— How to complete this task —
Report the count of lines below that include "none", without any other text.

--- Records for the task Enclosed Below ---

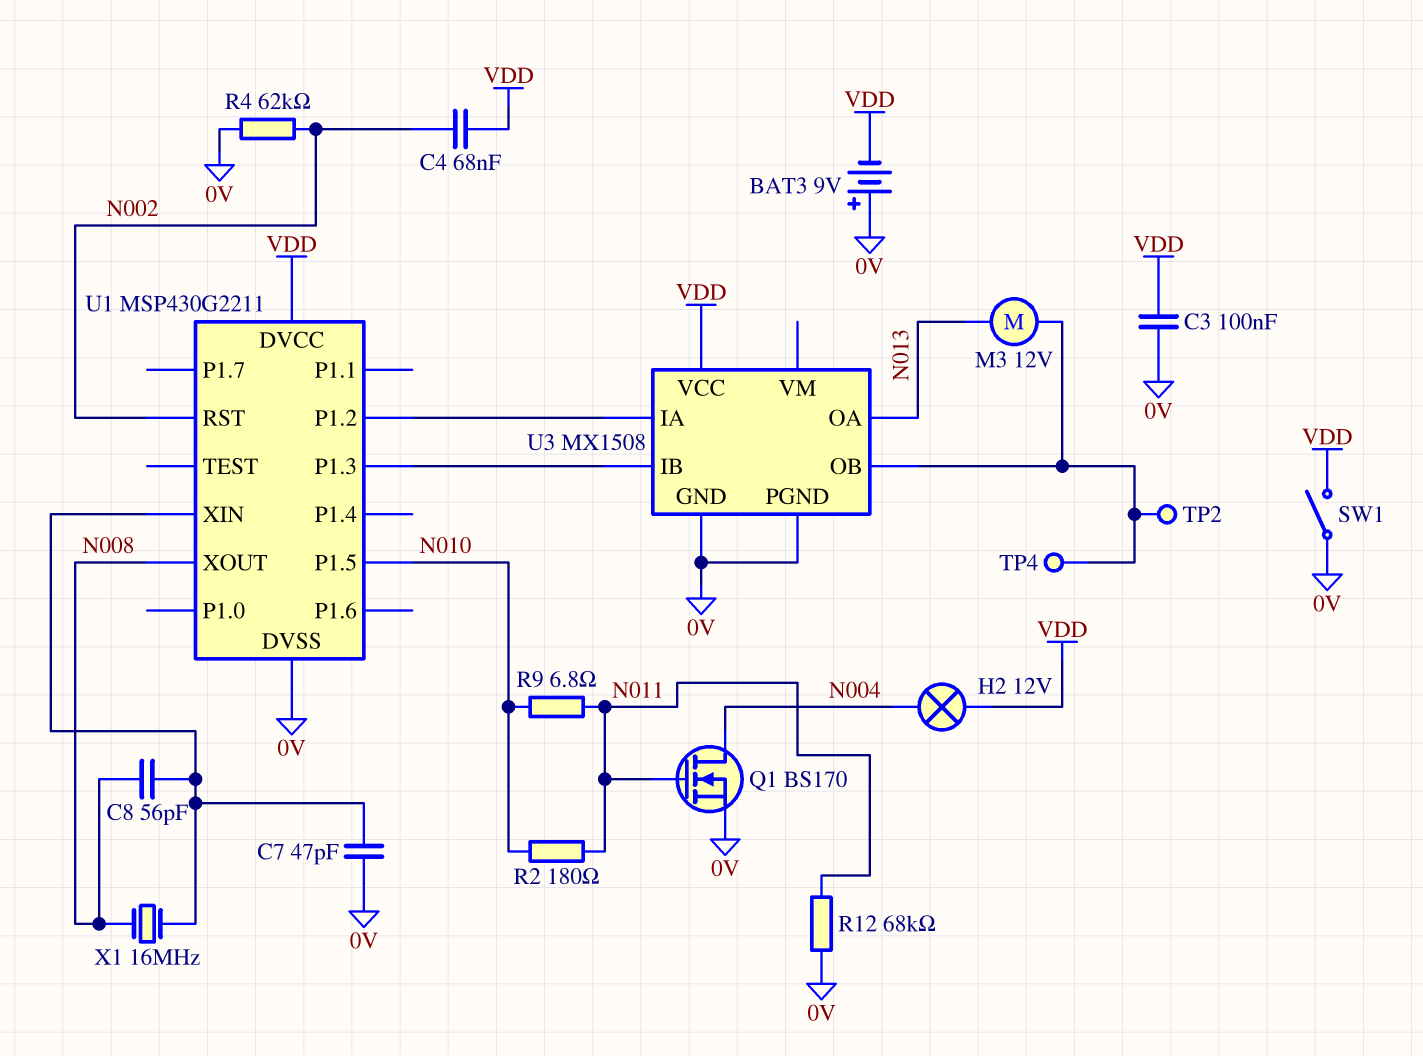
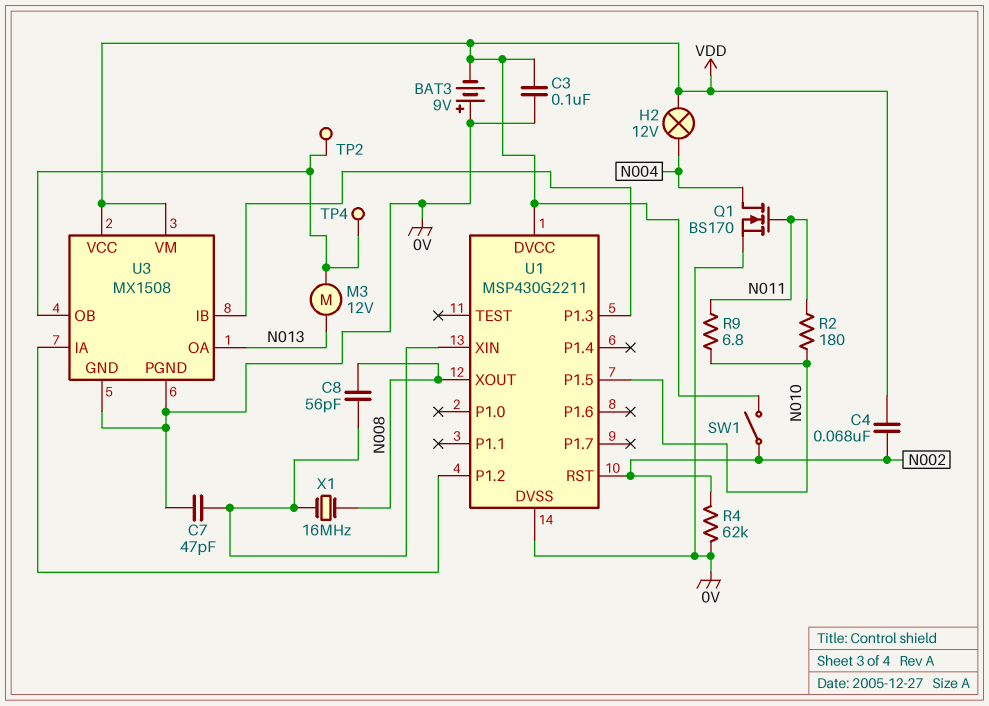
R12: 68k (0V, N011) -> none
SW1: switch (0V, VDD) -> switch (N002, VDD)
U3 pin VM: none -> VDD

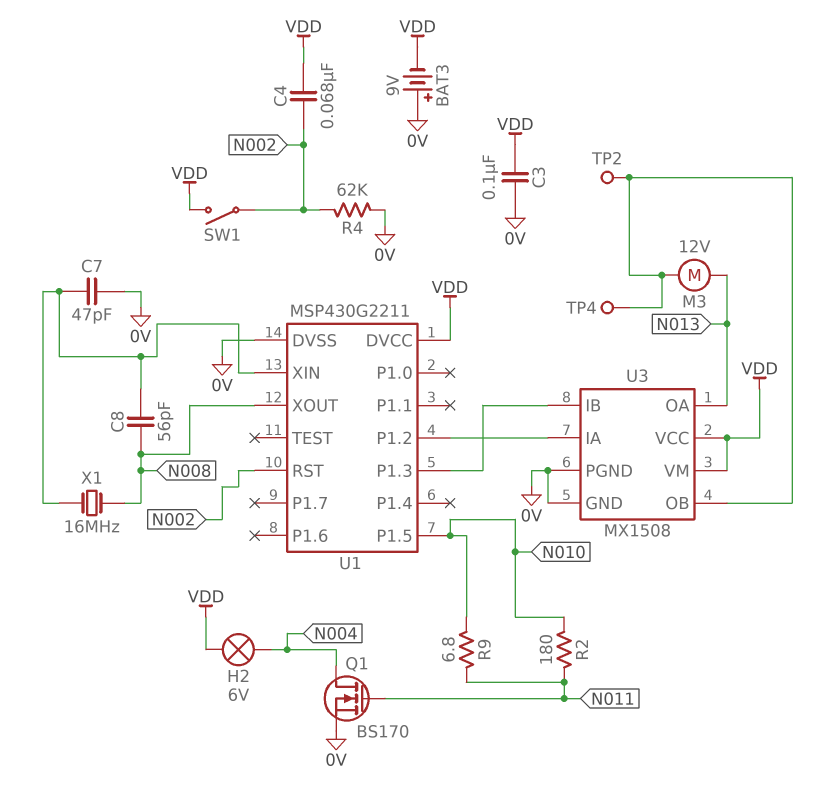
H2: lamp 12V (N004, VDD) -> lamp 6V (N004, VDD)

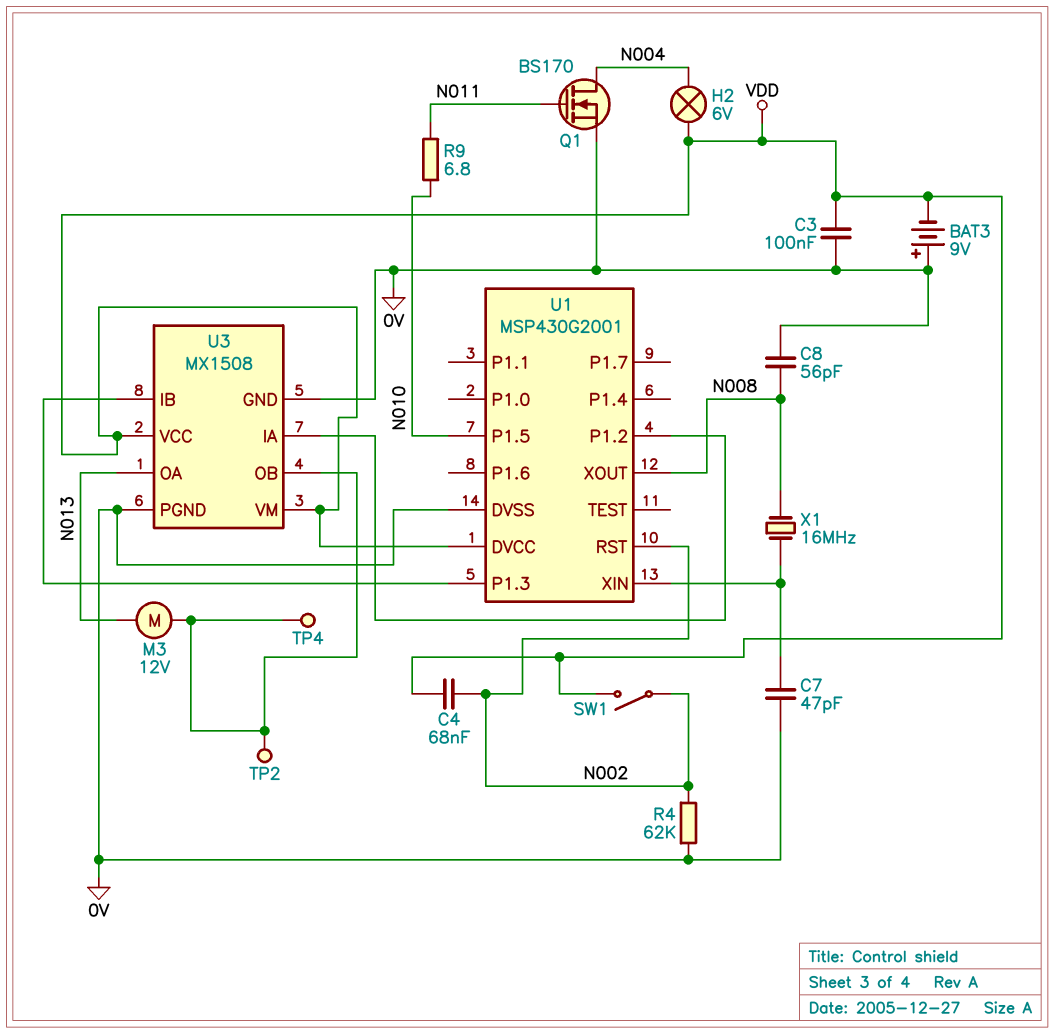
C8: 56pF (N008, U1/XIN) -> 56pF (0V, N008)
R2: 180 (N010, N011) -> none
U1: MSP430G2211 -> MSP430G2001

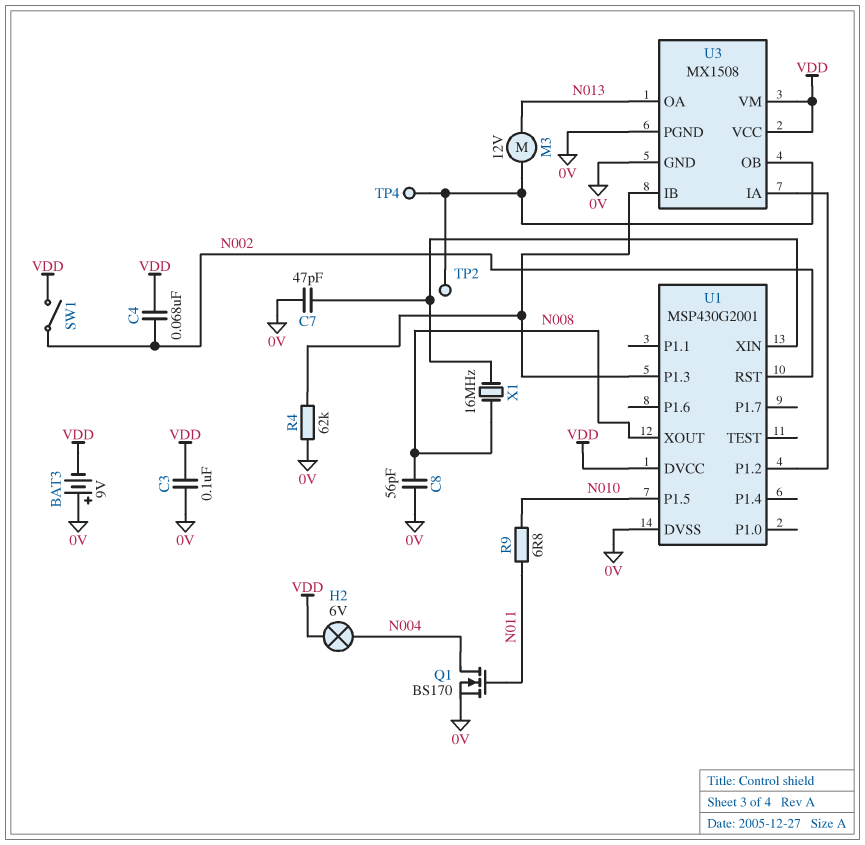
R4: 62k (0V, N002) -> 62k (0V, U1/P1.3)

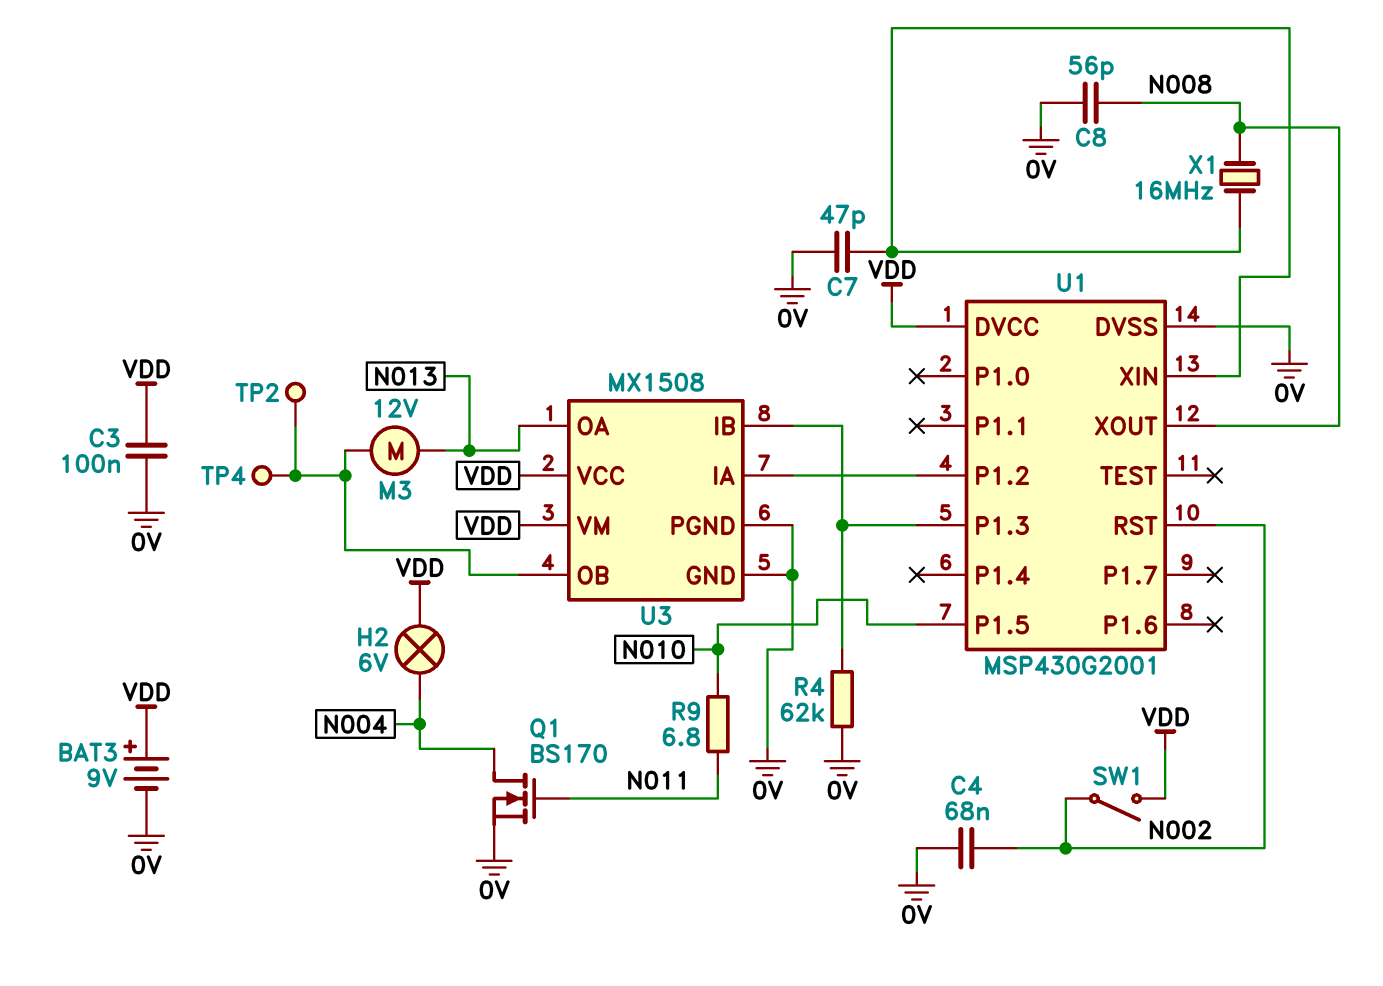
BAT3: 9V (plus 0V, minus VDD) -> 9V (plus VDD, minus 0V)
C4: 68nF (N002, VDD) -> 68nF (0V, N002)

--- End of Enclosed Records for the task ---

— Output —
3